- _Exercise instructions_
Where a line of the material includes the string "brush", copy that line.
Top of Task inputs
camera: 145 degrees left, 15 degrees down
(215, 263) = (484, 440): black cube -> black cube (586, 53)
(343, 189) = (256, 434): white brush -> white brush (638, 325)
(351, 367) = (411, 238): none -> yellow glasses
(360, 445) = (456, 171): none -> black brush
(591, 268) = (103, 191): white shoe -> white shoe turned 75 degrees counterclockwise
Bottom of Task inputs
- _Result of the task_
(343, 189) = (256, 434): white brush -> white brush (638, 325)
(360, 445) = (456, 171): none -> black brush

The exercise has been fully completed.